(EXTRACTED RECORDS)

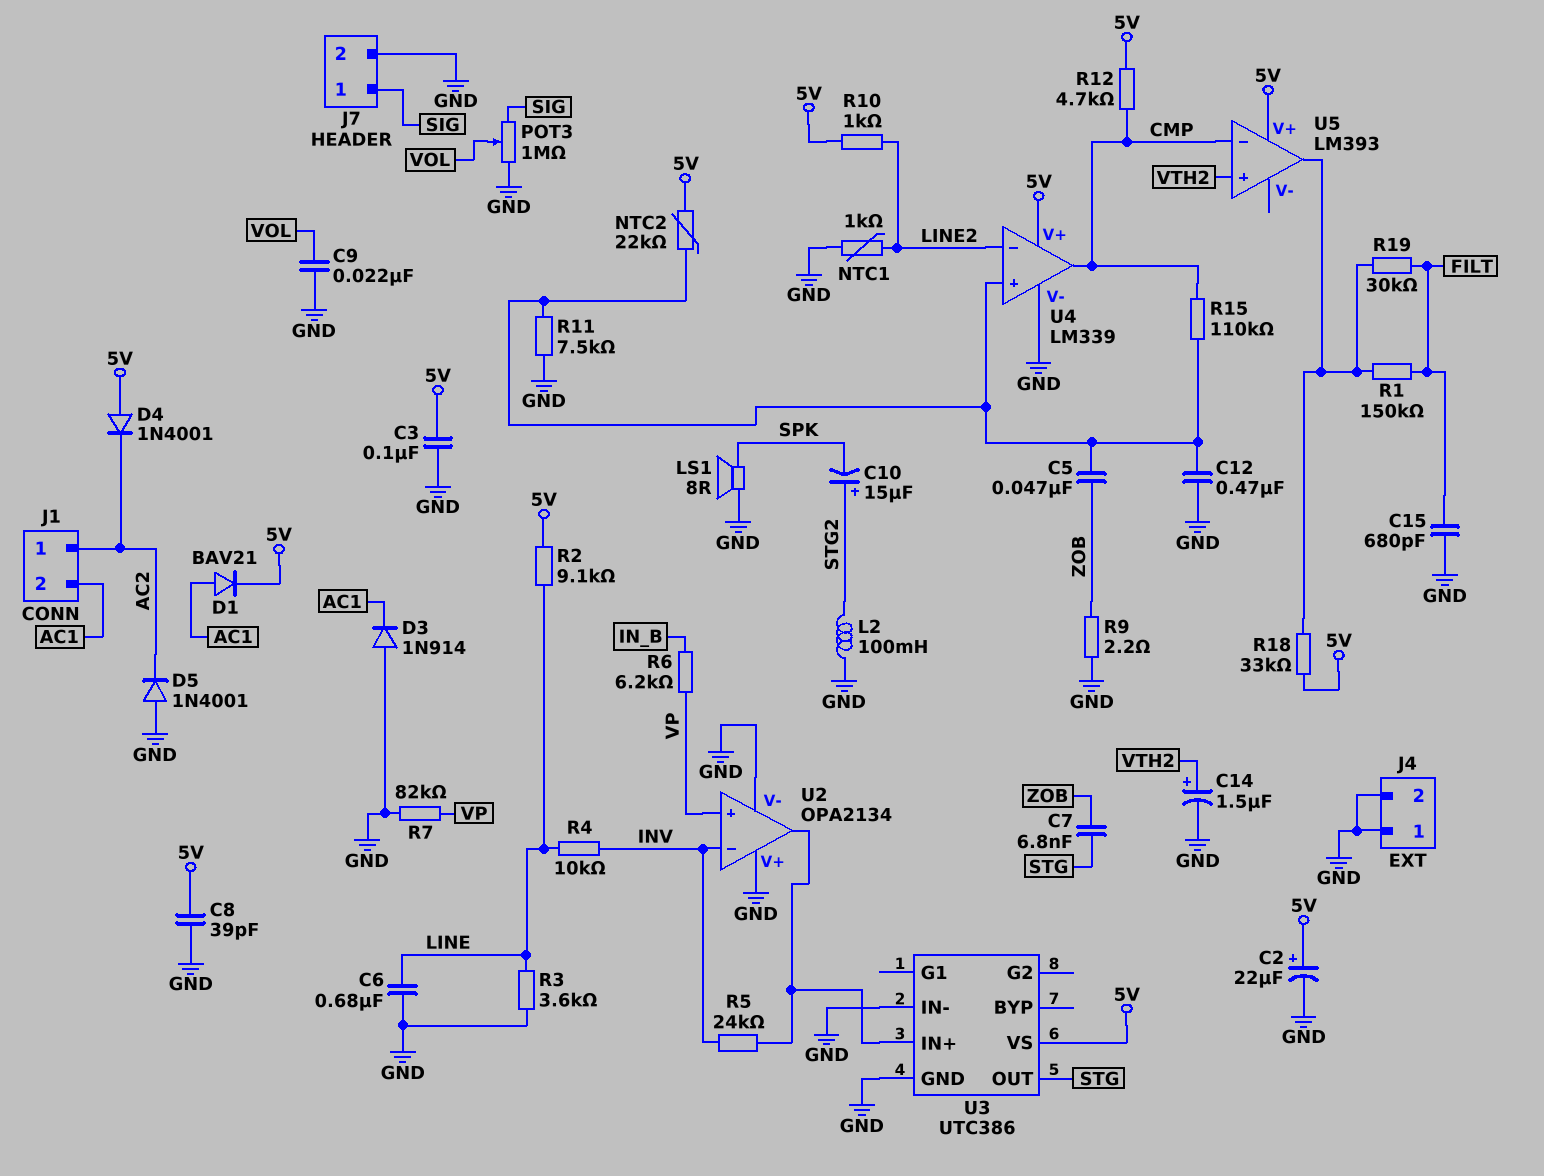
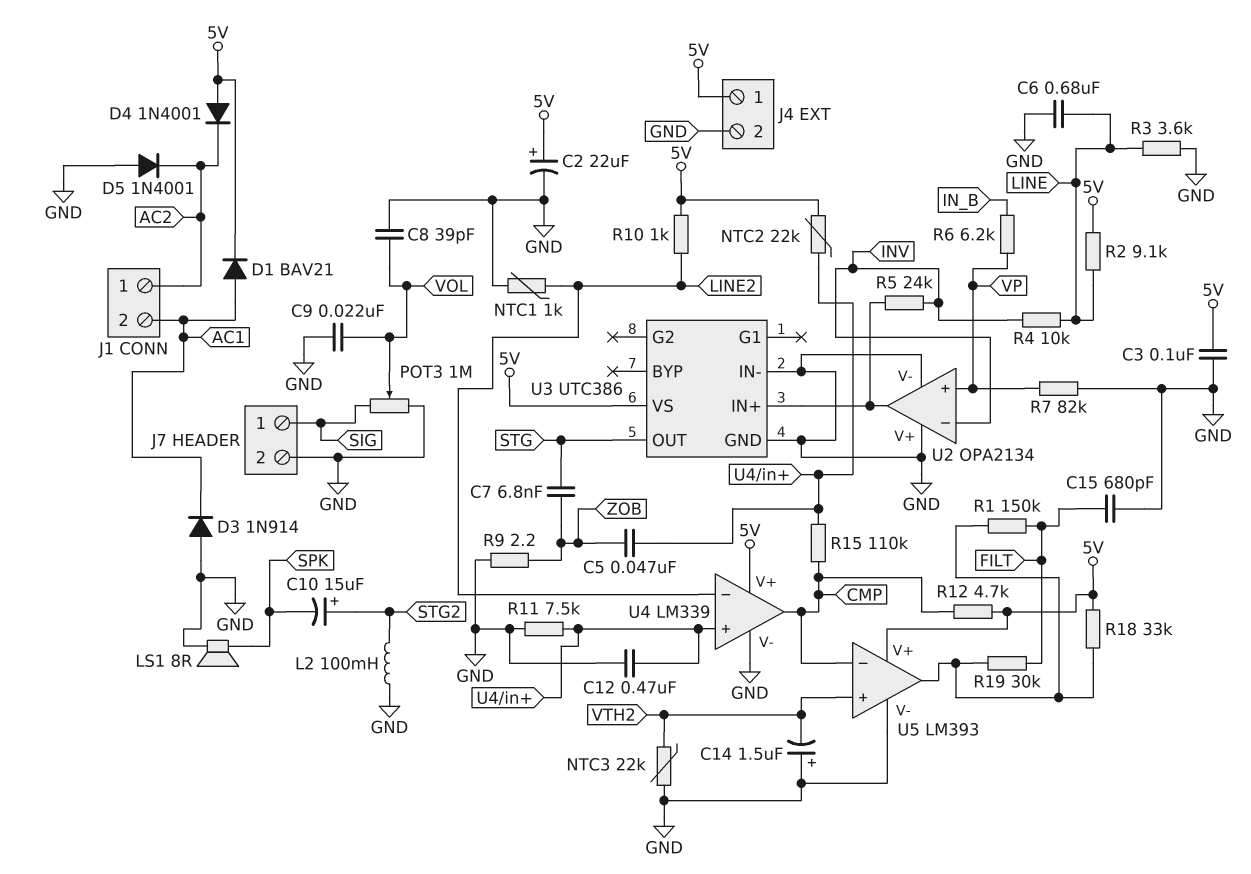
C8: 39pF (5V, GND) -> 39pF (GND, VOL)
C14: 1.5uF (plus VTH2, minus GND) -> 1.5uF (plus GND, minus VTH2)
J4 pin 1: GND -> 5V
NTC3: none -> 22k (GND, VTH2)
U5 pin V-: none -> GND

(End EXTRACTED RECORDS)

PROBLEM DETAILS: Each record must be repeated exactly, and no picture may be carried over.

SOLUTION FOR THIS EXERCISE:
C8: 39pF (5V, GND) -> 39pF (GND, VOL)
C14: 1.5uF (plus VTH2, minus GND) -> 1.5uF (plus GND, minus VTH2)
J4 pin 1: GND -> 5V
NTC3: none -> 22k (GND, VTH2)
U5 pin V-: none -> GND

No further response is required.